### What to work on
Look through the material and copy each line holding "rojo".
Available data section start
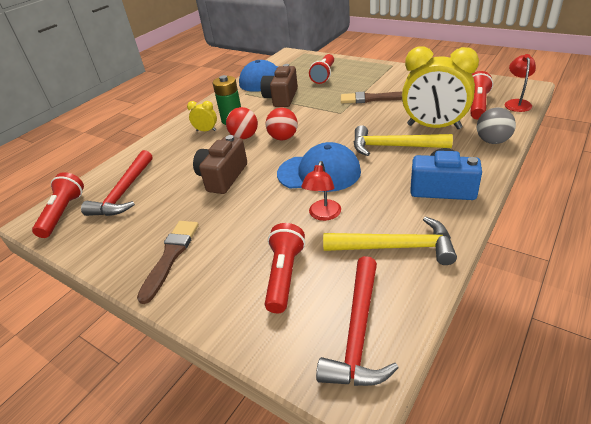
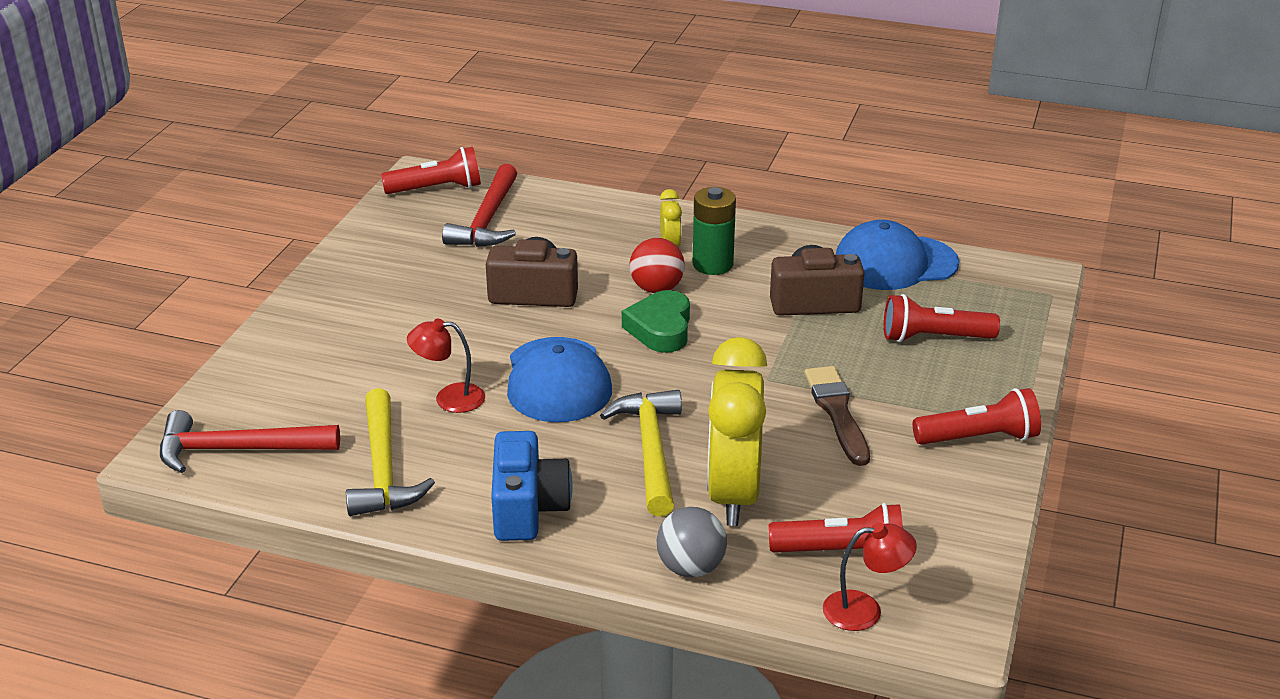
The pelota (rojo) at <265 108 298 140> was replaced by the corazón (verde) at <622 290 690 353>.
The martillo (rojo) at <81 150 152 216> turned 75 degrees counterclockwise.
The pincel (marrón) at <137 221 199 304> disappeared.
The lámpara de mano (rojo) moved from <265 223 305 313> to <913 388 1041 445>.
Available data section end
### Result below
The pelota (rojo) at <265 108 298 140> was replaced by the corazón (verde) at <622 290 690 353>.
The martillo (rojo) at <81 150 152 216> turned 75 degrees counterclockwise.
The lámpara de mano (rojo) moved from <265 223 305 313> to <913 388 1041 445>.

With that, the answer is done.